→ WHAT YOU NEED TO DO
Give back an exact copy of the lines below, from the first through the line with "R102: 22k (COM, FB) -> 2.2k (COM, FB)"; please stop there.

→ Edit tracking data
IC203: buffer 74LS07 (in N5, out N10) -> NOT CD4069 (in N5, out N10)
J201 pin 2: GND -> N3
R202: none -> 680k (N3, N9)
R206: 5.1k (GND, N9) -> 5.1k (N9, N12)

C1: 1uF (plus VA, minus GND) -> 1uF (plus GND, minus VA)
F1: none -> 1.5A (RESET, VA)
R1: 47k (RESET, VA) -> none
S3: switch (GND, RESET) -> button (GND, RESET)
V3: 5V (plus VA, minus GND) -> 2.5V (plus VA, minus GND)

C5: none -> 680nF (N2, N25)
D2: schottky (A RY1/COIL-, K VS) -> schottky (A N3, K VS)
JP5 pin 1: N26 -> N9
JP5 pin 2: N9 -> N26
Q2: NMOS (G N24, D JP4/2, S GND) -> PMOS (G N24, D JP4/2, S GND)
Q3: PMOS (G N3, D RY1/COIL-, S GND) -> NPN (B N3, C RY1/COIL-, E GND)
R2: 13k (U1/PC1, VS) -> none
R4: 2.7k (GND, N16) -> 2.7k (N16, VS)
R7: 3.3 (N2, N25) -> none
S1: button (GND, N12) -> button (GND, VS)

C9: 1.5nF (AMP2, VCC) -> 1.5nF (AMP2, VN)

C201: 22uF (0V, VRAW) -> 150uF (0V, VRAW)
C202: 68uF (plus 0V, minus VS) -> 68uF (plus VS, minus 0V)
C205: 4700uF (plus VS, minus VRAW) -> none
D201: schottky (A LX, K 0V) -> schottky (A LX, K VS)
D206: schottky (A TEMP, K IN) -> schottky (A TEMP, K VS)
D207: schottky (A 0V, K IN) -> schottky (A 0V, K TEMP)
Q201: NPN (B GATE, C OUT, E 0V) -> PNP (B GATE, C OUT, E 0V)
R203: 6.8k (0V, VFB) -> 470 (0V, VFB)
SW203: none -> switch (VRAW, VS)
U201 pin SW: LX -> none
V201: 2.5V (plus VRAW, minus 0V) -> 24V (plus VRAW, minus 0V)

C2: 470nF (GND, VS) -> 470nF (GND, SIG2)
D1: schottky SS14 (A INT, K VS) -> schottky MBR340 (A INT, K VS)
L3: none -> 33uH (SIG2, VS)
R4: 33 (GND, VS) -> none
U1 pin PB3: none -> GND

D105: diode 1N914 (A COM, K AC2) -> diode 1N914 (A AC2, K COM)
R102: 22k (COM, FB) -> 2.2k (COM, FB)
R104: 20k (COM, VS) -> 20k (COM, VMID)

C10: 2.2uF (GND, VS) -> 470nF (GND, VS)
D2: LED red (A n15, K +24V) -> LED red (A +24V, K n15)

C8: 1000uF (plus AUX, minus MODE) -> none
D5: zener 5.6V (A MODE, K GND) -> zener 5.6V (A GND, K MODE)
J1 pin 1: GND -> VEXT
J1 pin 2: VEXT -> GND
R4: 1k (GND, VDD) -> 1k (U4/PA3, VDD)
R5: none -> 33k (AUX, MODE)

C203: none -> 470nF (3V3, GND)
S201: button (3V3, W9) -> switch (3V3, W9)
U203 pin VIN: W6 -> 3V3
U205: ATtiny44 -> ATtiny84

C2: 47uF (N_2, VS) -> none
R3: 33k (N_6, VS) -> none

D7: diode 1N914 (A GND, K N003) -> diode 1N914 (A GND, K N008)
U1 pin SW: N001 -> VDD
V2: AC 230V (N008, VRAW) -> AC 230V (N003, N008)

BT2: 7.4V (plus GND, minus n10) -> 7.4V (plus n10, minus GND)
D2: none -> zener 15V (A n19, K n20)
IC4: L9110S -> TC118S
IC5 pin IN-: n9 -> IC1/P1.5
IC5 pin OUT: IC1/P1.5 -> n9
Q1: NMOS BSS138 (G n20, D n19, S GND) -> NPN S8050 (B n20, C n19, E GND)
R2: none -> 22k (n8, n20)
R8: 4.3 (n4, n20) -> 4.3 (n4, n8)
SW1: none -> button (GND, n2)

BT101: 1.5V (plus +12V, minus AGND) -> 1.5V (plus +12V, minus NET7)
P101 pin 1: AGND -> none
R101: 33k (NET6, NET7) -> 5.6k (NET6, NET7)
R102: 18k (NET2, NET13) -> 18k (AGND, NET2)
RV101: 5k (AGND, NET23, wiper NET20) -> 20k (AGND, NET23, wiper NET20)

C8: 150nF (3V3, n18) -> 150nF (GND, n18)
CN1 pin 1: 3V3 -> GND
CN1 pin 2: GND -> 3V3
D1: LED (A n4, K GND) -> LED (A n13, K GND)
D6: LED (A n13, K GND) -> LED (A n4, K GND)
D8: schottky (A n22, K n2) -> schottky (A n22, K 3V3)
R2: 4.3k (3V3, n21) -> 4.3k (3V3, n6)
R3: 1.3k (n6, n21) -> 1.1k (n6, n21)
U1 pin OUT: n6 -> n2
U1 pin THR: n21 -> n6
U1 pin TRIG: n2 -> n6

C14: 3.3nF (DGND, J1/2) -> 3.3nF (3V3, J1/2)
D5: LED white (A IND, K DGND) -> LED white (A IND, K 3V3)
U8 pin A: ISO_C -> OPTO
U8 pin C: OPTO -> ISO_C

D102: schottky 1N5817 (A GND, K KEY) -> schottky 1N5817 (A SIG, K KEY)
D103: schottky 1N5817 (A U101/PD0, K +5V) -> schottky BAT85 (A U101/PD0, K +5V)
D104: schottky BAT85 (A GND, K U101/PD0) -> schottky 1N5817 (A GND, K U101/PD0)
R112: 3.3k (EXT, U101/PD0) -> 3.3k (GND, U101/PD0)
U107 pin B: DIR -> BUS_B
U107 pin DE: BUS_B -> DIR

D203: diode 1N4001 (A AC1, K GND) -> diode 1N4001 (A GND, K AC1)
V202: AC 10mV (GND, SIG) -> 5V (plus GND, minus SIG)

→ OUTPUT FOR THIS EXERCISE
IC203: buffer 74LS07 (in N5, out N10) -> NOT CD4069 (in N5, out N10)
J201 pin 2: GND -> N3
R202: none -> 680k (N3, N9)
R206: 5.1k (GND, N9) -> 5.1k (N9, N12)

C1: 1uF (plus VA, minus GND) -> 1uF (plus GND, minus VA)
F1: none -> 1.5A (RESET, VA)
R1: 47k (RESET, VA) -> none
S3: switch (GND, RESET) -> button (GND, RESET)
V3: 5V (plus VA, minus GND) -> 2.5V (plus VA, minus GND)

C5: none -> 680nF (N2, N25)
D2: schottky (A RY1/COIL-, K VS) -> schottky (A N3, K VS)
JP5 pin 1: N26 -> N9
JP5 pin 2: N9 -> N26
Q2: NMOS (G N24, D JP4/2, S GND) -> PMOS (G N24, D JP4/2, S GND)
Q3: PMOS (G N3, D RY1/COIL-, S GND) -> NPN (B N3, C RY1/COIL-, E GND)
R2: 13k (U1/PC1, VS) -> none
R4: 2.7k (GND, N16) -> 2.7k (N16, VS)
R7: 3.3 (N2, N25) -> none
S1: button (GND, N12) -> button (GND, VS)

C9: 1.5nF (AMP2, VCC) -> 1.5nF (AMP2, VN)

C201: 22uF (0V, VRAW) -> 150uF (0V, VRAW)
C202: 68uF (plus 0V, minus VS) -> 68uF (plus VS, minus 0V)
C205: 4700uF (plus VS, minus VRAW) -> none
D201: schottky (A LX, K 0V) -> schottky (A LX, K VS)
D206: schottky (A TEMP, K IN) -> schottky (A TEMP, K VS)
D207: schottky (A 0V, K IN) -> schottky (A 0V, K TEMP)
Q201: NPN (B GATE, C OUT, E 0V) -> PNP (B GATE, C OUT, E 0V)
R203: 6.8k (0V, VFB) -> 470 (0V, VFB)
SW203: none -> switch (VRAW, VS)
U201 pin SW: LX -> none
V201: 2.5V (plus VRAW, minus 0V) -> 24V (plus VRAW, minus 0V)

C2: 470nF (GND, VS) -> 470nF (GND, SIG2)
D1: schottky SS14 (A INT, K VS) -> schottky MBR340 (A INT, K VS)
L3: none -> 33uH (SIG2, VS)
R4: 33 (GND, VS) -> none
U1 pin PB3: none -> GND

D105: diode 1N914 (A COM, K AC2) -> diode 1N914 (A AC2, K COM)
R102: 22k (COM, FB) -> 2.2k (COM, FB)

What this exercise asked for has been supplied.